Input data:
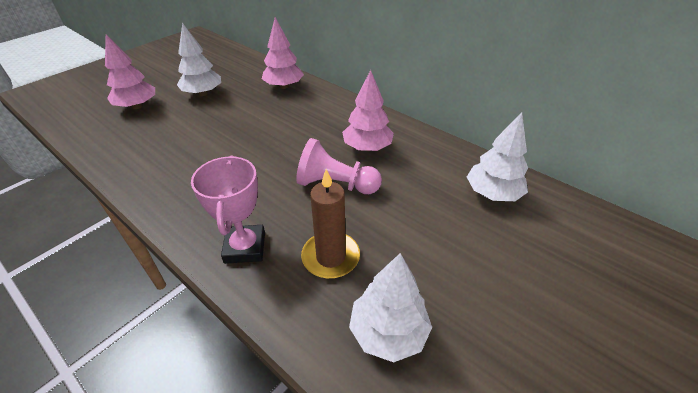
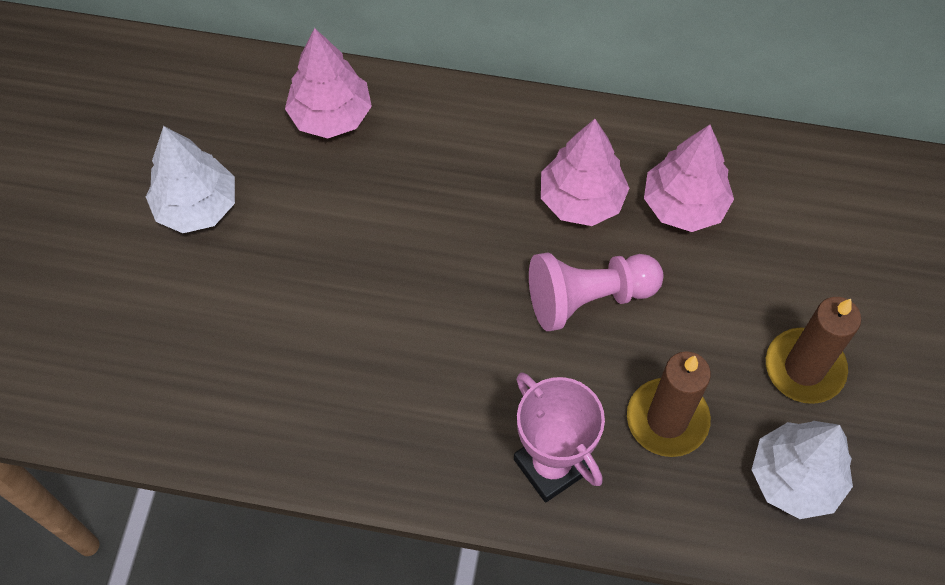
camera: 30 degrees left, 20 degrees up
(137, 106) = (106, 299): pink tree -> pink tree (684, 205)
(440, 271) = (804, 368): none -> brown candle
(492, 193) = (802, 205): white tree -> none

What needs to be done:
Find all the lines containing "none" in the material, then copy them.

Solution below:
(440, 271) = (804, 368): none -> brown candle
(492, 193) = (802, 205): white tree -> none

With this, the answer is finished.